Make an exact copy of the lines from the one containing "TP1: none -> test point (N_3)" to the end of the records below, and leave out everything else.

Available data:
□ □ □
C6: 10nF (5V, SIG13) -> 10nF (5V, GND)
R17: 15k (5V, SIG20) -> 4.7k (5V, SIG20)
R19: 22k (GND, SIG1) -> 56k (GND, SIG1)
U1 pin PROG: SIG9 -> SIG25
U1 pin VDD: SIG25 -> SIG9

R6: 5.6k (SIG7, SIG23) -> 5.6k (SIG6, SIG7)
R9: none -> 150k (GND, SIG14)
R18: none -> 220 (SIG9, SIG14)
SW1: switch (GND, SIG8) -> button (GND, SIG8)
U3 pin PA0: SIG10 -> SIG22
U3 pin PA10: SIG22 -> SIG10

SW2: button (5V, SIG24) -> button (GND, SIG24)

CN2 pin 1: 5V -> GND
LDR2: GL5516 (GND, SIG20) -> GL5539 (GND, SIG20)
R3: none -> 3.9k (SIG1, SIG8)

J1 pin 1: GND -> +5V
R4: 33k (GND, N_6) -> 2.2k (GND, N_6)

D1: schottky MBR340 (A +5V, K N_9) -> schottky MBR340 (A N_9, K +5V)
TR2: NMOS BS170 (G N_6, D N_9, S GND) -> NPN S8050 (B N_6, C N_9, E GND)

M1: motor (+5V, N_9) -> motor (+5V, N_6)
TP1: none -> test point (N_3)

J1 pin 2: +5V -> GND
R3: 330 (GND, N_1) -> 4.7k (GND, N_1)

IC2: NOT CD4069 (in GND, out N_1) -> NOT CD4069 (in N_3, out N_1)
□ □ □
Response:
TP1: none -> test point (N_3)

J1 pin 2: +5V -> GND
R3: 330 (GND, N_1) -> 4.7k (GND, N_1)

IC2: NOT CD4069 (in GND, out N_1) -> NOT CD4069 (in N_3, out N_1)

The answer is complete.